■ Records supplied
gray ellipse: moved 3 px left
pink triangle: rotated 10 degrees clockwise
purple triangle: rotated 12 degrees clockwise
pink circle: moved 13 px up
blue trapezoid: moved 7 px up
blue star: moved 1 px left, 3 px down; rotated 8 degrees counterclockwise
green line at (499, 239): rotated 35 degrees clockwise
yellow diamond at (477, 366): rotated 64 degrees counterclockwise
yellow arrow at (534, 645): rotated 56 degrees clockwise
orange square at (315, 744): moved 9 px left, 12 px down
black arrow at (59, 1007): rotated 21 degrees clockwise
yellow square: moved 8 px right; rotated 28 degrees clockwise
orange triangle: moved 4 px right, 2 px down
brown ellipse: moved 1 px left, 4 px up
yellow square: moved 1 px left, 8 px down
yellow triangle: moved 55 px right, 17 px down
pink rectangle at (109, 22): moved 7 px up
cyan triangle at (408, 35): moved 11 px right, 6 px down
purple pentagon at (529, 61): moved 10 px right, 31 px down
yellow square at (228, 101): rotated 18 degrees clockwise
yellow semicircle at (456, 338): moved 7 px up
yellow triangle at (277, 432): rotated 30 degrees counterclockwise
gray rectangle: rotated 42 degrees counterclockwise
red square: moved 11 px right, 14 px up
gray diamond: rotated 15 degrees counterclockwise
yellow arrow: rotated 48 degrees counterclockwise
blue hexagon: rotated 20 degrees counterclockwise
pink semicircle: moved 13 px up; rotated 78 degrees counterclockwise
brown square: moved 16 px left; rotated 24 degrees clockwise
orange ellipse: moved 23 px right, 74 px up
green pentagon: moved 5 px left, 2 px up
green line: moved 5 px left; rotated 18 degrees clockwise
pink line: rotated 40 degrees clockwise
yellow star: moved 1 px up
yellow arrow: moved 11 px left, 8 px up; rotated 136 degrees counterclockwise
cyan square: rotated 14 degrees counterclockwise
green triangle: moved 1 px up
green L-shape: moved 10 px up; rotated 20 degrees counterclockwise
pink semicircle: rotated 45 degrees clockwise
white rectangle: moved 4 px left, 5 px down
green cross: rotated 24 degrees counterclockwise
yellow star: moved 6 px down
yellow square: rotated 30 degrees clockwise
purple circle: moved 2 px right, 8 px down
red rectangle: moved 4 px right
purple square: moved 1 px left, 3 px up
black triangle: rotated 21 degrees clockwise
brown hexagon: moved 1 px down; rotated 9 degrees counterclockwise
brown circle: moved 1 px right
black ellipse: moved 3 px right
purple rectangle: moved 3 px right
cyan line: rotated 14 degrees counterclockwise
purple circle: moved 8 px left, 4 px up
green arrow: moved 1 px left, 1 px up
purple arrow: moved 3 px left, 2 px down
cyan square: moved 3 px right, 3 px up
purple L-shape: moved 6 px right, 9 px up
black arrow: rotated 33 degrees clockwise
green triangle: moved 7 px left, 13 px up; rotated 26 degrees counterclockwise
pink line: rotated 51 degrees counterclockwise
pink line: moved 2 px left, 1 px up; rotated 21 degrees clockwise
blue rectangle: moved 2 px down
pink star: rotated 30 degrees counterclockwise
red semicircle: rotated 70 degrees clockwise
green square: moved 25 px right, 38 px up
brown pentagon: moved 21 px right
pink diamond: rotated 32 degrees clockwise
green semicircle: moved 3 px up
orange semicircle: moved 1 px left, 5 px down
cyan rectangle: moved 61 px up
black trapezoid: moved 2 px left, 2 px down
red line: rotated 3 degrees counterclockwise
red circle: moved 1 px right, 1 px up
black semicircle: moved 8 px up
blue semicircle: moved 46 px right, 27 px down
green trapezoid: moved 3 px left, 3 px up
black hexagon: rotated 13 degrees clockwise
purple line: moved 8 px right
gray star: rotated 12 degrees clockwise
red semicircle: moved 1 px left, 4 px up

■ Task instructions
Out of the entries above, write out only the lines between the line holding "yellow triangle at" and the line holding "blue hexagon: rotated", inclusive, each exactly as given.

■ Exercise output
yellow triangle at (277, 432): rotated 30 degrees counterclockwise
gray rectangle: rotated 42 degrees counterclockwise
red square: moved 11 px right, 14 px up
gray diamond: rotated 15 degrees counterclockwise
yellow arrow: rotated 48 degrees counterclockwise
blue hexagon: rotated 20 degrees counterclockwise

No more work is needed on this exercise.